Data supplied: Begin

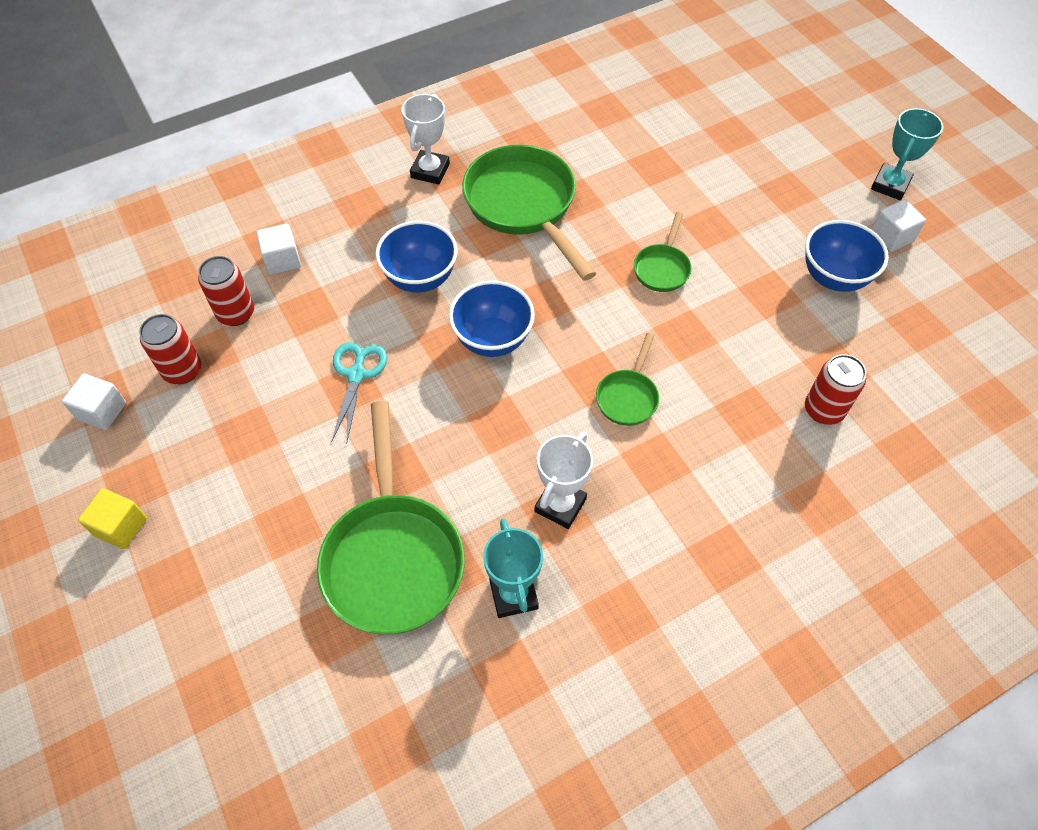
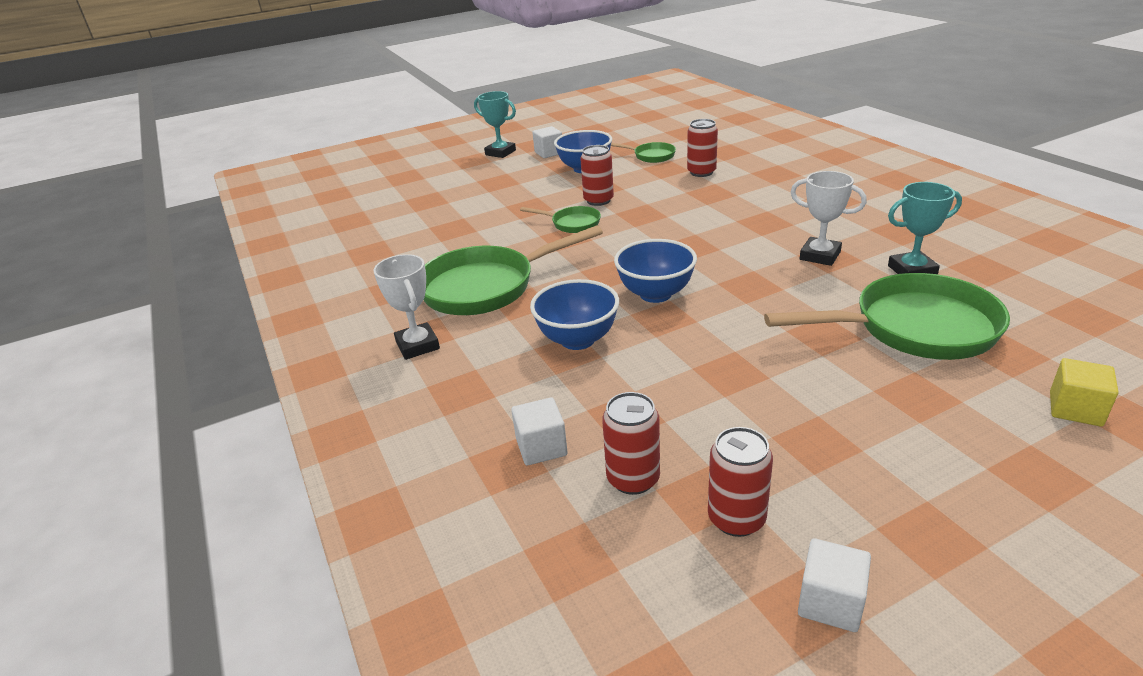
camera: 85 degrees left, 25 degrees down
(121, 527) = (999, 538): yellow cube -> yellow cube (1075, 409)
(357, 375) = (712, 369): turquoise scissors -> none
(430, 171) = (417, 345): white trophy -> white trophy turned 45 degrees clockwise
(628, 397) = (706, 233): green pan -> green pan (651, 156)
(727, 292) = (598, 200): none -> red can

Data supplied: End

__Exercise brief__
Exclude the pictures, and transcribe all of the material exactly.

__Response below__
camera: 85 degrees left, 25 degrees down
(121, 527) = (999, 538): yellow cube -> yellow cube (1075, 409)
(357, 375) = (712, 369): turquoise scissors -> none
(430, 171) = (417, 345): white trophy -> white trophy turned 45 degrees clockwise
(628, 397) = (706, 233): green pan -> green pan (651, 156)
(727, 292) = (598, 200): none -> red can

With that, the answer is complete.